Work task: Could the data below be copied exactly, minus the pictures?

Records:
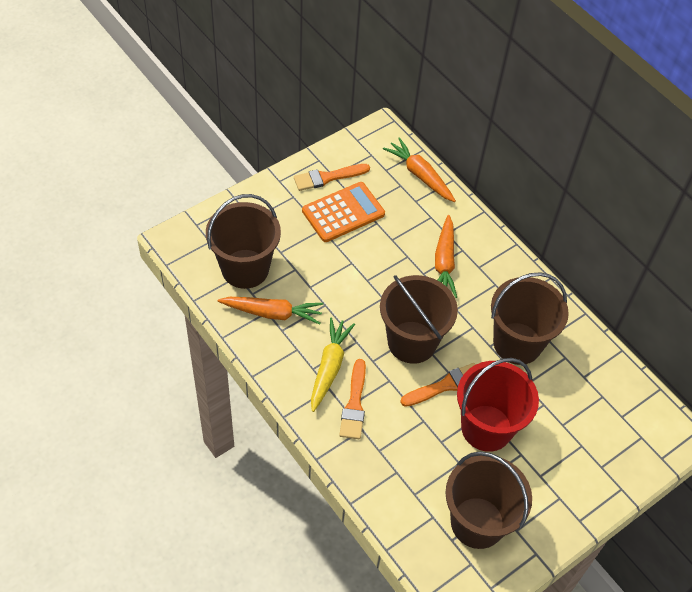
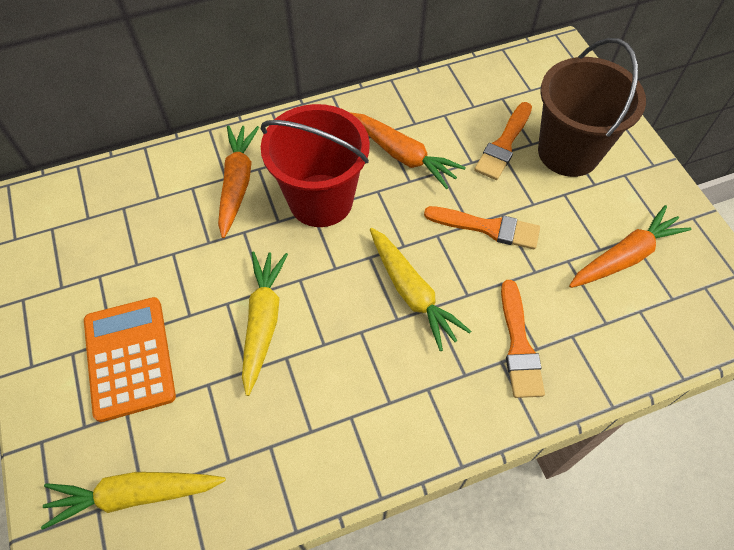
brown bucket: 4 -> 1
yellow carrot: 1 -> 3

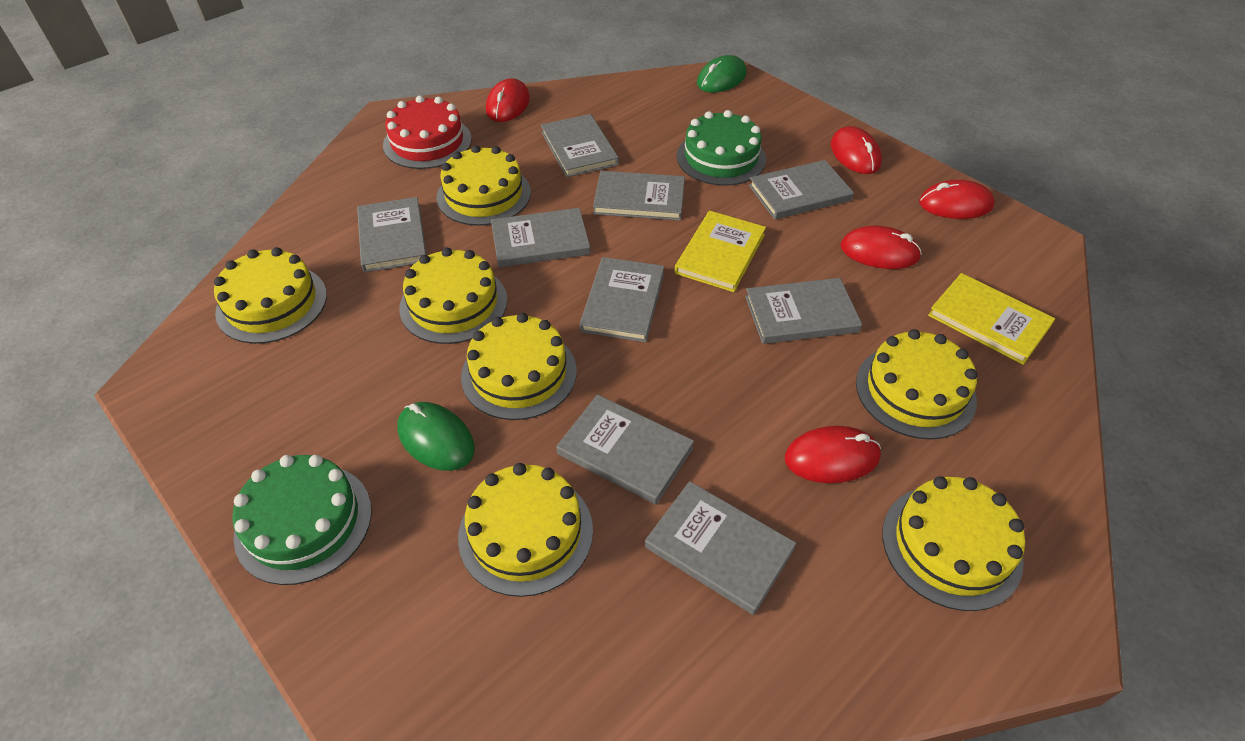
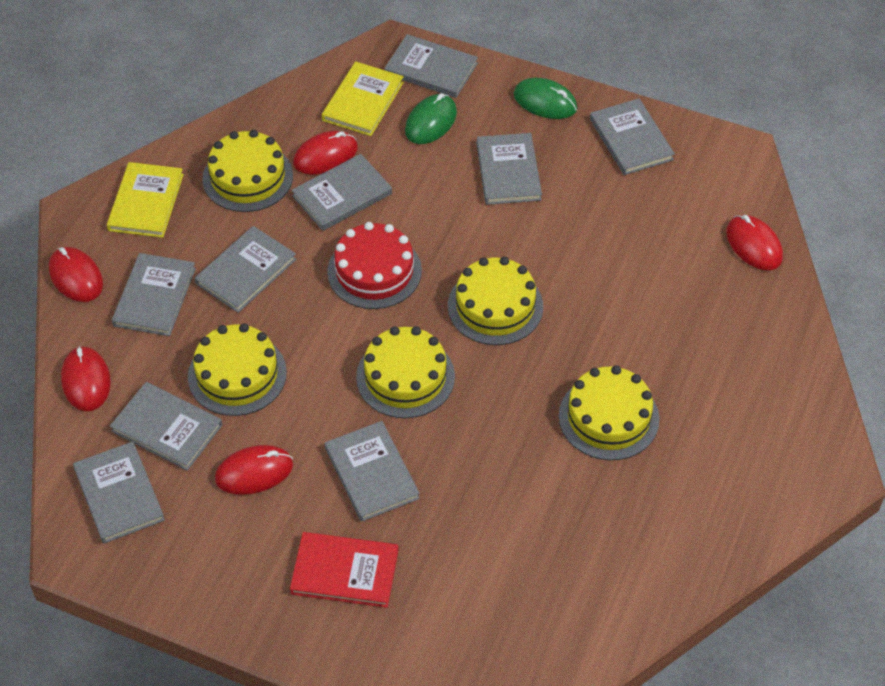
green cake: 2 -> 0
red book: 0 -> 1
yellow cake: 7 -> 5

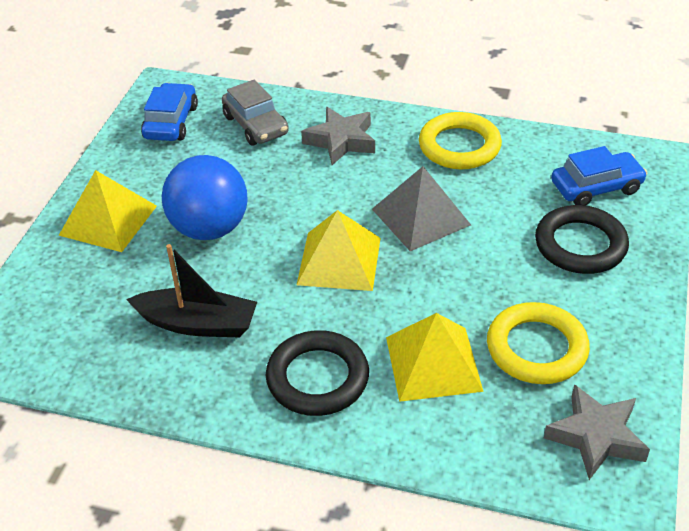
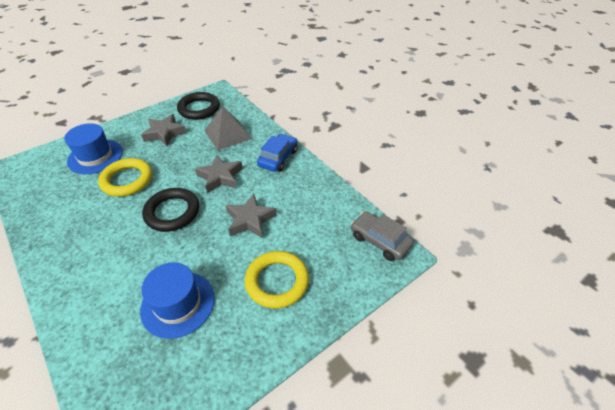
black boat: 1 -> 0
blue ball: 1 -> 0
blue car: 2 -> 1
blue hat: 0 -> 2
grey star: 2 -> 3
yellow pyramid: 3 -> 0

Solution:
brown bucket: 4 -> 1
yellow carrot: 1 -> 3

green cake: 2 -> 0
red book: 0 -> 1
yellow cake: 7 -> 5

black boat: 1 -> 0
blue ball: 1 -> 0
blue car: 2 -> 1
blue hat: 0 -> 2
grey star: 2 -> 3
yellow pyramid: 3 -> 0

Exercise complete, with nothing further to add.